SOURCE RECORDS:
%%

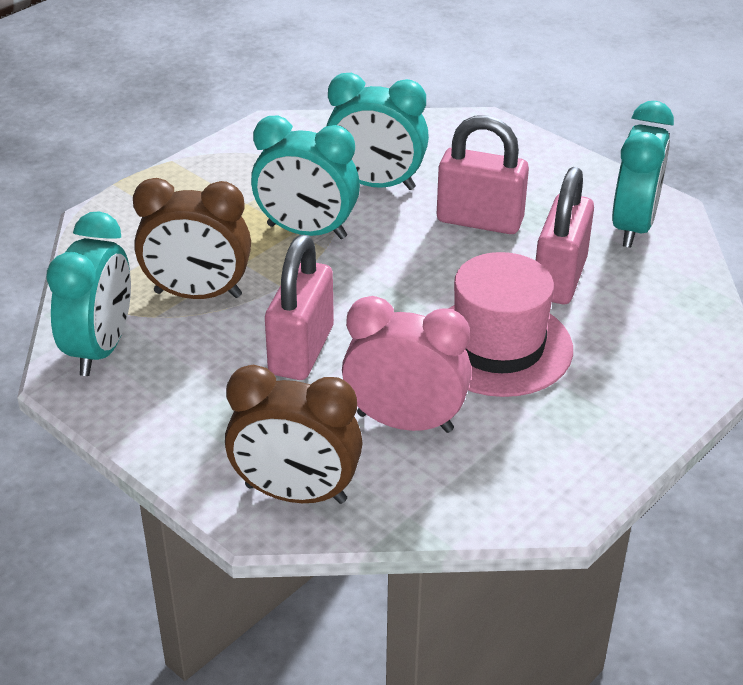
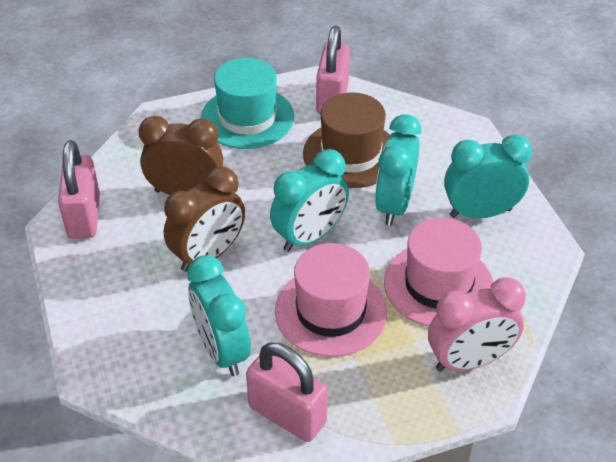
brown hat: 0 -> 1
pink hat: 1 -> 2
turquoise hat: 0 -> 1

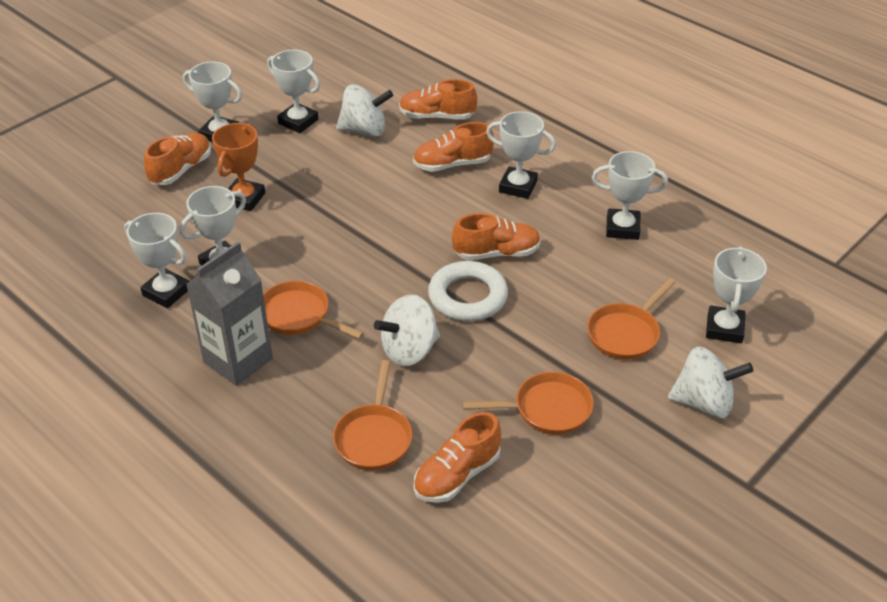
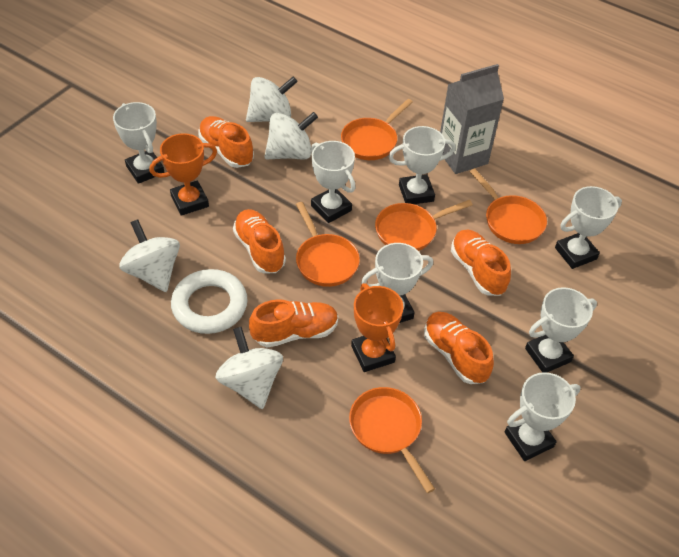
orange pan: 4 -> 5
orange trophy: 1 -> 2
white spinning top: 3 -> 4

%%
%%

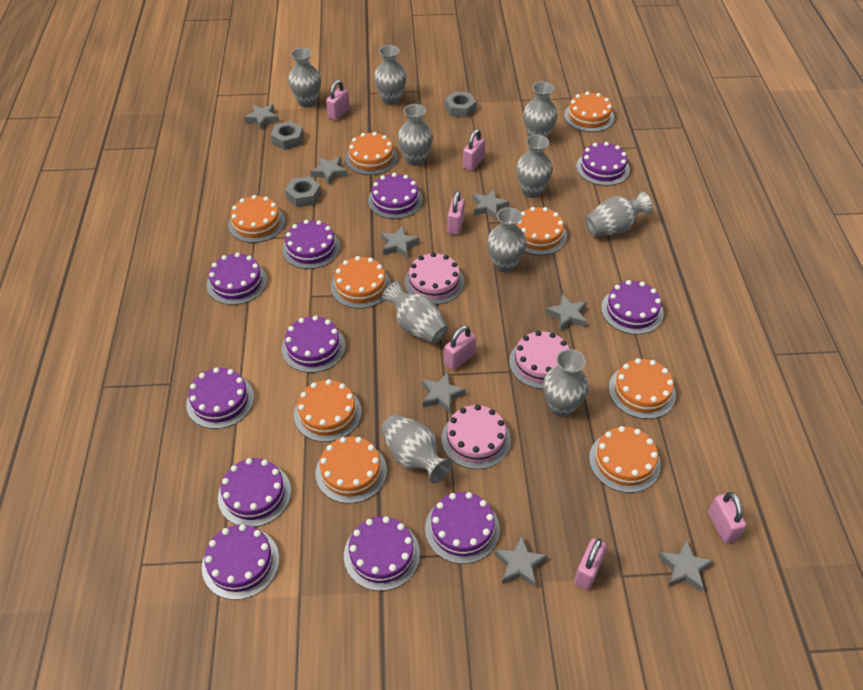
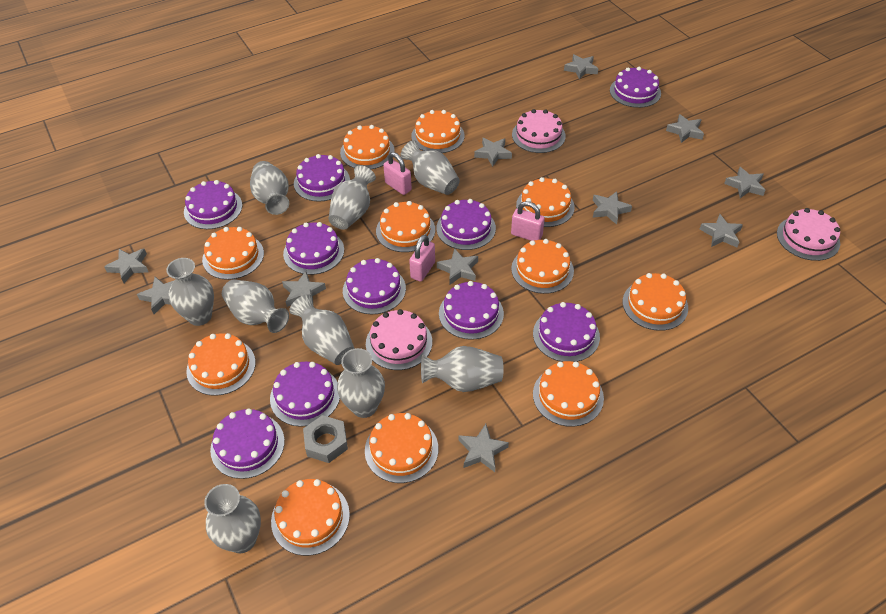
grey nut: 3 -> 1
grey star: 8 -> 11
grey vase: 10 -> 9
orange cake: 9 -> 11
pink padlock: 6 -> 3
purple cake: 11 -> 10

%%
%%

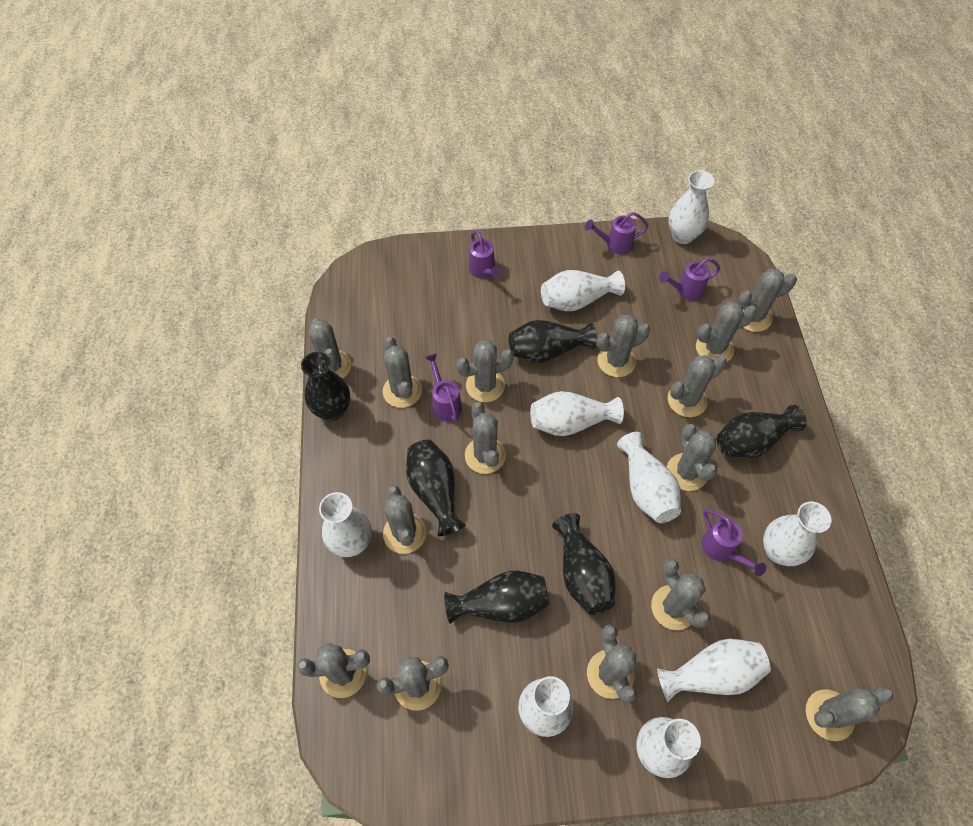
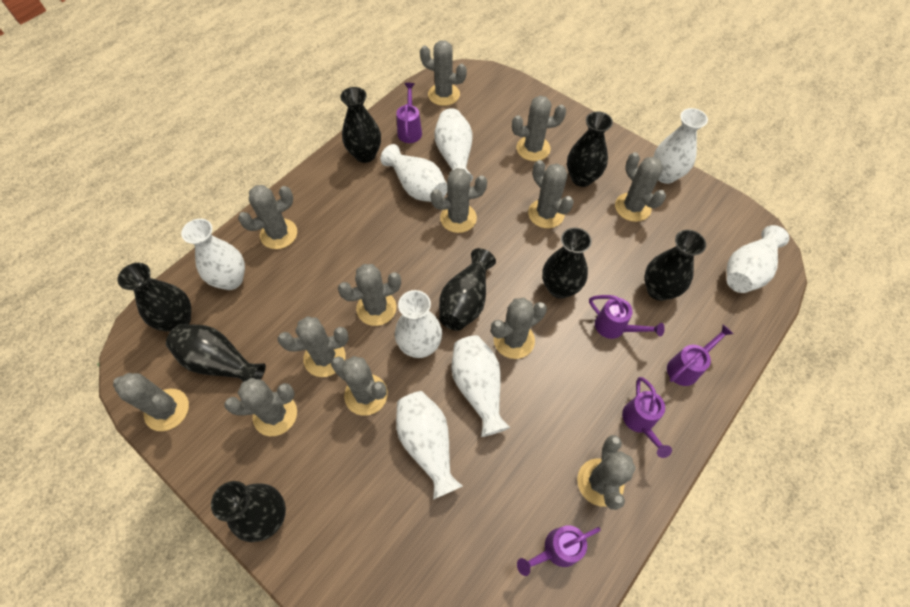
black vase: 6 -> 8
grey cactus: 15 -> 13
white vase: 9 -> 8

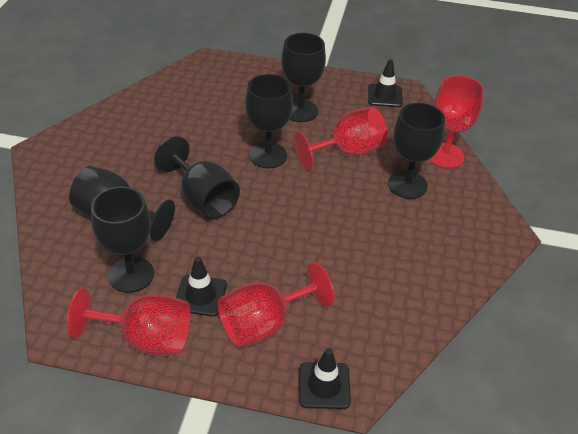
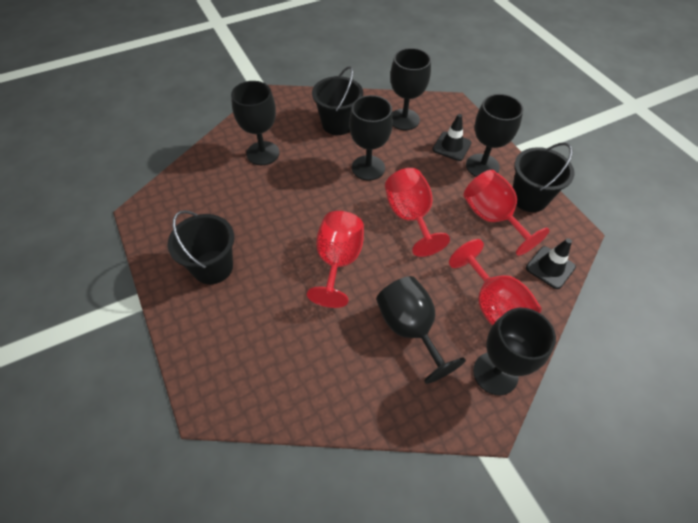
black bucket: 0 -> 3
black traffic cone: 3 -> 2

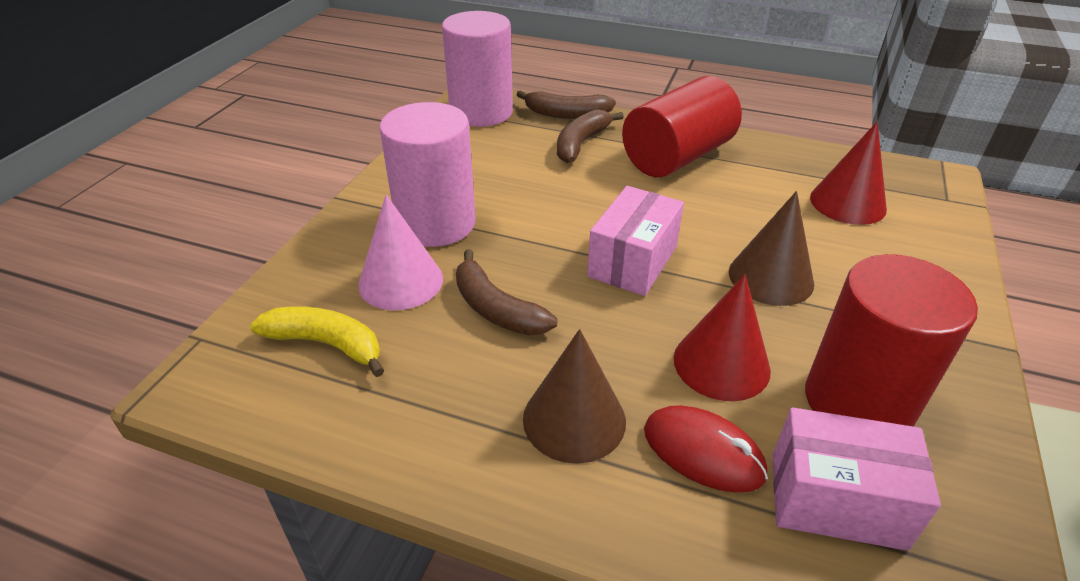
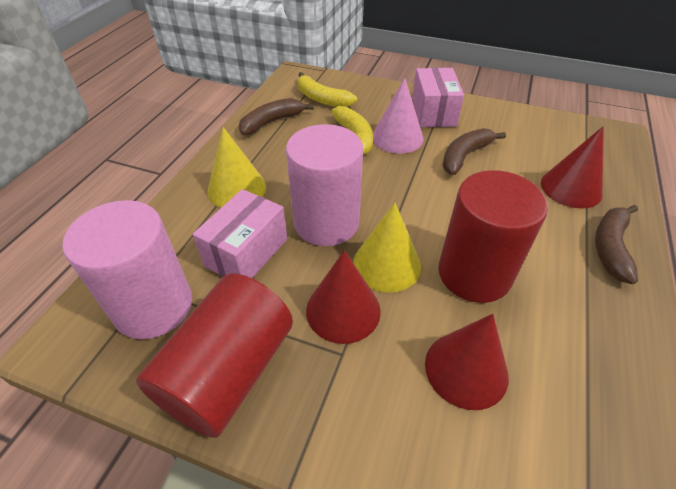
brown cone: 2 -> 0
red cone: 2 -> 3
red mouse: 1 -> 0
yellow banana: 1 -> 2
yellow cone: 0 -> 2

%%

WHAT YOU SHOULD DO:
Your answer must be the lines above from the one holding "white vase: 9 -> 8" up to and including the one holding "yellow cone: 0 -> 2", exact and with no pictures.

YOUR SOLUTION:
white vase: 9 -> 8

black bucket: 0 -> 3
black traffic cone: 3 -> 2

brown cone: 2 -> 0
red cone: 2 -> 3
red mouse: 1 -> 0
yellow banana: 1 -> 2
yellow cone: 0 -> 2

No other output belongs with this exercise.